Below are entries; count the lines among them that contain the word "cyan", and give only the count.

(Recorded data Opens)

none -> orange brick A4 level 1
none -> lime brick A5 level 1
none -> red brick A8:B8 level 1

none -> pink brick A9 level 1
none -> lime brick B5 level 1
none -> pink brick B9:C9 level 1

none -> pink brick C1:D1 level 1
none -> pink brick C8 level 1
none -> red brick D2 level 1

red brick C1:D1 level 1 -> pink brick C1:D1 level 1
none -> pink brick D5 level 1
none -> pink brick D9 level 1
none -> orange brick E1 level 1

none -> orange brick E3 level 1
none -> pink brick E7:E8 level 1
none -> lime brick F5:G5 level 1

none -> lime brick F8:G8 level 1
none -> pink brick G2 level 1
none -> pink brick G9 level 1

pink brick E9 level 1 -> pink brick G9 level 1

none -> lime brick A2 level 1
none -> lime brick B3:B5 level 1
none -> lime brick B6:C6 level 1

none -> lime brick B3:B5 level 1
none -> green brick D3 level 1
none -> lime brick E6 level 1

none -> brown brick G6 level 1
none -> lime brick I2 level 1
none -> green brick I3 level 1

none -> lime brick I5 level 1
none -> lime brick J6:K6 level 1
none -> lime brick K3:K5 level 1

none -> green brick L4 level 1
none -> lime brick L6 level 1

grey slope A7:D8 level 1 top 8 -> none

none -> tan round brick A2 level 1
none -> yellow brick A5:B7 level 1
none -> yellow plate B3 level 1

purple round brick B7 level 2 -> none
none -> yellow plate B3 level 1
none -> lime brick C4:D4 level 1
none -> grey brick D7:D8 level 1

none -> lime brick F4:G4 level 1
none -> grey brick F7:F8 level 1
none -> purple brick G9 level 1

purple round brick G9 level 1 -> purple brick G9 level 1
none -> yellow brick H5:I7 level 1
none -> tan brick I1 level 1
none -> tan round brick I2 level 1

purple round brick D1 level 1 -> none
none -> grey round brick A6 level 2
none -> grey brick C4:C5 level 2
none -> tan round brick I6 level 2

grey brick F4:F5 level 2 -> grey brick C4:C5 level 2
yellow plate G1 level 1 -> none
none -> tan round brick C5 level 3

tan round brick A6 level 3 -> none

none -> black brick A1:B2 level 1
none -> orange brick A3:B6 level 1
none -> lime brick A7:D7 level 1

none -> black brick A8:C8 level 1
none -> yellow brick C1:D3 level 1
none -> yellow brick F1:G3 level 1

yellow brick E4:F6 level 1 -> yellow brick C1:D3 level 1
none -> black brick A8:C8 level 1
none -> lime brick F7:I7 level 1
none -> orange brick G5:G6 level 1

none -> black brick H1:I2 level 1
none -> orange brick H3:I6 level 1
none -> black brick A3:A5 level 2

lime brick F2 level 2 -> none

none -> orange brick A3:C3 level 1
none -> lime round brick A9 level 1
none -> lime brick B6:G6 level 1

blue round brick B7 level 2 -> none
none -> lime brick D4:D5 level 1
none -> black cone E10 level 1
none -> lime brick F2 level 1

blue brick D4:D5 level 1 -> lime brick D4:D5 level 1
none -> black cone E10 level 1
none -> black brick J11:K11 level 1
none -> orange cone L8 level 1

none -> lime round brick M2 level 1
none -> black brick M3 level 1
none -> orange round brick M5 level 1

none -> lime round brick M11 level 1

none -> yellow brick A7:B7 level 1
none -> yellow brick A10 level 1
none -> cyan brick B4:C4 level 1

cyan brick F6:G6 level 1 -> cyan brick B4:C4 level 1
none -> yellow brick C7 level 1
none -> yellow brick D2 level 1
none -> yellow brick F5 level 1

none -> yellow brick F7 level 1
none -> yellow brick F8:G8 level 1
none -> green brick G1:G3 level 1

(Recorded data Closes)

▶ [Solution to this exercise] 2